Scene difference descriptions
--

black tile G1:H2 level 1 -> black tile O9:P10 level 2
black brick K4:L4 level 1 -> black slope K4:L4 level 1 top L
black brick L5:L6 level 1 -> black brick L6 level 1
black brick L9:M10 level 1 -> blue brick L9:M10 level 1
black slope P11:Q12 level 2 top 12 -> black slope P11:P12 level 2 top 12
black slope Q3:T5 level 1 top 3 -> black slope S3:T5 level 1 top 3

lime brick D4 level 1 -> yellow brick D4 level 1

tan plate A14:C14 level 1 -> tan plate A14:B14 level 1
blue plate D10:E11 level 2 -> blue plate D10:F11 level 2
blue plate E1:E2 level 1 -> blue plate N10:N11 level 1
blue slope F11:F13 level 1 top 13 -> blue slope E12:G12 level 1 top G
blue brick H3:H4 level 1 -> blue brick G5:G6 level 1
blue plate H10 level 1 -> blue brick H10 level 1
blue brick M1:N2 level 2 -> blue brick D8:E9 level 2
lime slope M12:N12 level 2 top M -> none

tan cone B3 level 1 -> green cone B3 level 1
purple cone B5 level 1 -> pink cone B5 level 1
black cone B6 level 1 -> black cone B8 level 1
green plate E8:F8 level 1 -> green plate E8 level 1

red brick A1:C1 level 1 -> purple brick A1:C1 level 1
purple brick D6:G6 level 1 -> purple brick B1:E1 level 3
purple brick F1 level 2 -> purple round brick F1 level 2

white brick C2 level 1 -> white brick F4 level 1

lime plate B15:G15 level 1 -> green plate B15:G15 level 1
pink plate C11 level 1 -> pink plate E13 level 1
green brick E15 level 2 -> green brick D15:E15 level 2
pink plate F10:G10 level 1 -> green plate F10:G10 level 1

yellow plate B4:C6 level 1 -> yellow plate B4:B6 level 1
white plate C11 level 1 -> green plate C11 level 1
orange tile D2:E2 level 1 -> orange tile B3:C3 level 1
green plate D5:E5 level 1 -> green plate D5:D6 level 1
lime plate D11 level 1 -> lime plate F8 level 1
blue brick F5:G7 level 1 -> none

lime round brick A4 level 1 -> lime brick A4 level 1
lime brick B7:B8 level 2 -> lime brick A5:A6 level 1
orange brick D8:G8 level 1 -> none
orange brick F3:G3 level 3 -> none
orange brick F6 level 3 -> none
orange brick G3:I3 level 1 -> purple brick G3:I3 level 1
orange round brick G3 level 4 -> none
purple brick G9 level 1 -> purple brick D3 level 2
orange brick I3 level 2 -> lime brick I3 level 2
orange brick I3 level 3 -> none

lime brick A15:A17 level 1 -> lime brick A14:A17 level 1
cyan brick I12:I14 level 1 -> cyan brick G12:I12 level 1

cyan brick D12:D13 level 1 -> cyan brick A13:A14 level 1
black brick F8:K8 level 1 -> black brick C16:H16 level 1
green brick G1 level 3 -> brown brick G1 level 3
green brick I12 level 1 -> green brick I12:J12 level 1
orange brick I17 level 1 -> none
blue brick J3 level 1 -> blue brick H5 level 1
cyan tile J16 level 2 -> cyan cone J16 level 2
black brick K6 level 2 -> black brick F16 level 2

--

## Task:
Print the entries exactly. Include every one.

## Response to this exercise:
black tile G1:H2 level 1 -> black tile O9:P10 level 2
black brick K4:L4 level 1 -> black slope K4:L4 level 1 top L
black brick L5:L6 level 1 -> black brick L6 level 1
black brick L9:M10 level 1 -> blue brick L9:M10 level 1
black slope P11:Q12 level 2 top 12 -> black slope P11:P12 level 2 top 12
black slope Q3:T5 level 1 top 3 -> black slope S3:T5 level 1 top 3

lime brick D4 level 1 -> yellow brick D4 level 1

tan plate A14:C14 level 1 -> tan plate A14:B14 level 1
blue plate D10:E11 level 2 -> blue plate D10:F11 level 2
blue plate E1:E2 level 1 -> blue plate N10:N11 level 1
blue slope F11:F13 level 1 top 13 -> blue slope E12:G12 level 1 top G
blue brick H3:H4 level 1 -> blue brick G5:G6 level 1
blue plate H10 level 1 -> blue brick H10 level 1
blue brick M1:N2 level 2 -> blue brick D8:E9 level 2
lime slope M12:N12 level 2 top M -> none

tan cone B3 level 1 -> green cone B3 level 1
purple cone B5 level 1 -> pink cone B5 level 1
black cone B6 level 1 -> black cone B8 level 1
green plate E8:F8 level 1 -> green plate E8 level 1

red brick A1:C1 level 1 -> purple brick A1:C1 level 1
purple brick D6:G6 level 1 -> purple brick B1:E1 level 3
purple brick F1 level 2 -> purple round brick F1 level 2

white brick C2 level 1 -> white brick F4 level 1

lime plate B15:G15 level 1 -> green plate B15:G15 level 1
pink plate C11 level 1 -> pink plate E13 level 1
green brick E15 level 2 -> green brick D15:E15 level 2
pink plate F10:G10 level 1 -> green plate F10:G10 level 1

yellow plate B4:C6 level 1 -> yellow plate B4:B6 level 1
white plate C11 level 1 -> green plate C11 level 1
orange tile D2:E2 level 1 -> orange tile B3:C3 level 1
green plate D5:E5 level 1 -> green plate D5:D6 level 1
lime plate D11 level 1 -> lime plate F8 level 1
blue brick F5:G7 level 1 -> none

lime round brick A4 level 1 -> lime brick A4 level 1
lime brick B7:B8 level 2 -> lime brick A5:A6 level 1
orange brick D8:G8 level 1 -> none
orange brick F3:G3 level 3 -> none
orange brick F6 level 3 -> none
orange brick G3:I3 level 1 -> purple brick G3:I3 level 1
orange round brick G3 level 4 -> none
purple brick G9 level 1 -> purple brick D3 level 2
orange brick I3 level 2 -> lime brick I3 level 2
orange brick I3 level 3 -> none

lime brick A15:A17 level 1 -> lime brick A14:A17 level 1
cyan brick I12:I14 level 1 -> cyan brick G12:I12 level 1

cyan brick D12:D13 level 1 -> cyan brick A13:A14 level 1
black brick F8:K8 level 1 -> black brick C16:H16 level 1
green brick G1 level 3 -> brown brick G1 level 3
green brick I12 level 1 -> green brick I12:J12 level 1
orange brick I17 level 1 -> none
blue brick J3 level 1 -> blue brick H5 level 1
cyan tile J16 level 2 -> cyan cone J16 level 2
black brick K6 level 2 -> black brick F16 level 2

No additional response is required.